[Start of section]

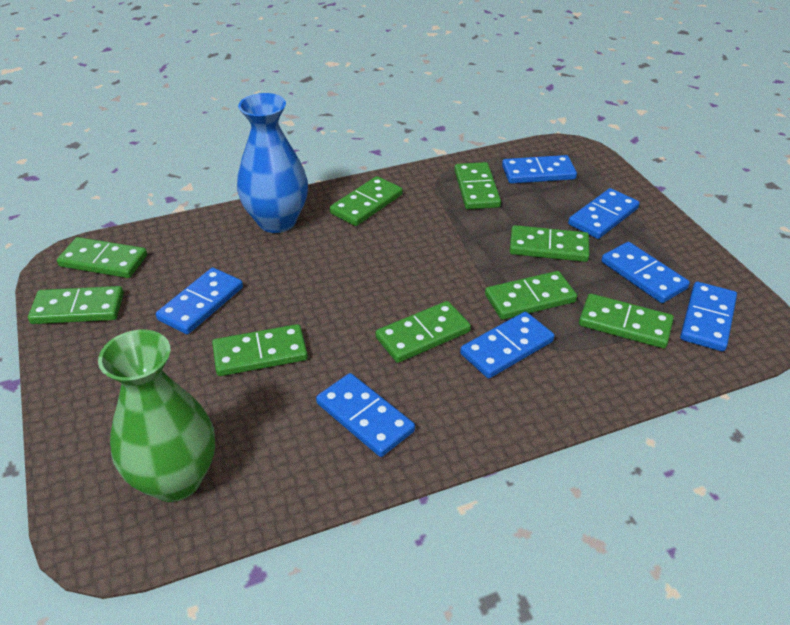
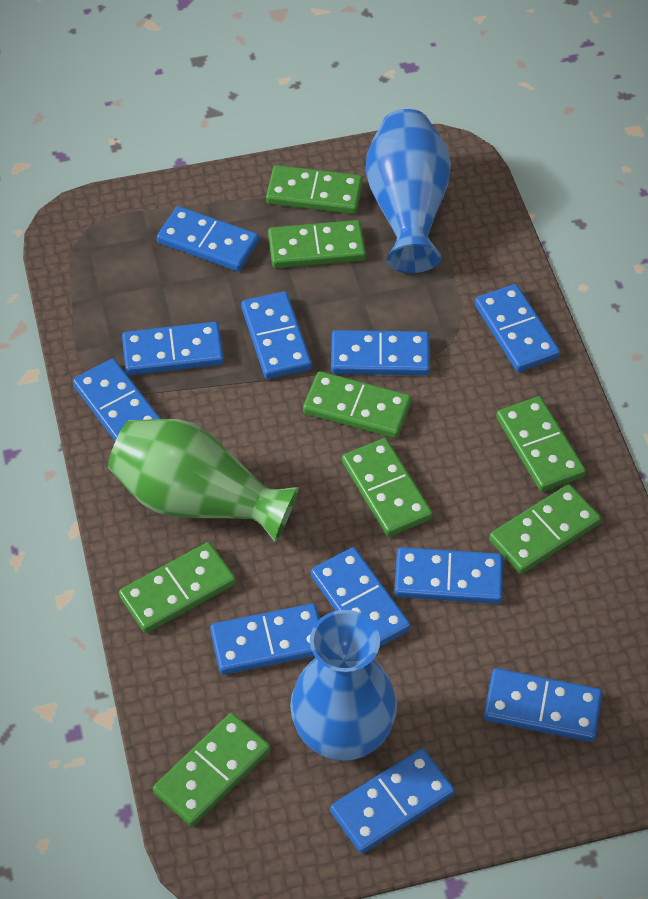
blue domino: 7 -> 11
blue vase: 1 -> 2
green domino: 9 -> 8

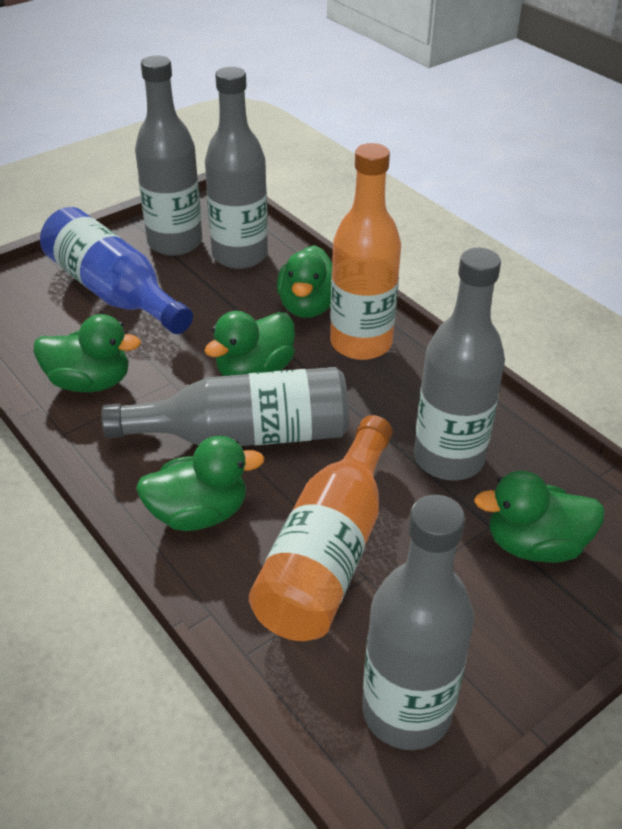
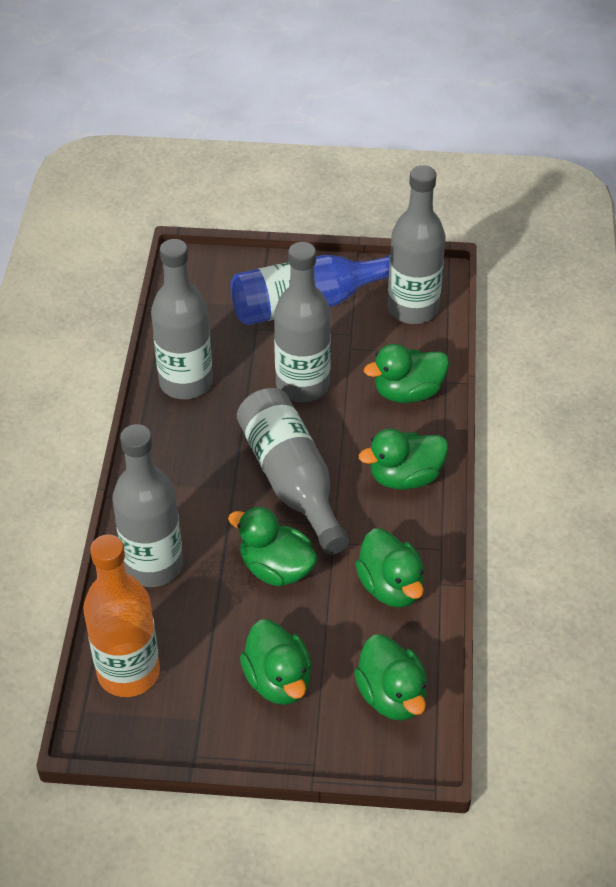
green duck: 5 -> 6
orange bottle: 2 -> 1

[End of section]

Output the records exactly, please. The pictures are not part of the copy.

▶ EXERCISE ANSWER:
blue domino: 7 -> 11
blue vase: 1 -> 2
green domino: 9 -> 8

green duck: 5 -> 6
orange bottle: 2 -> 1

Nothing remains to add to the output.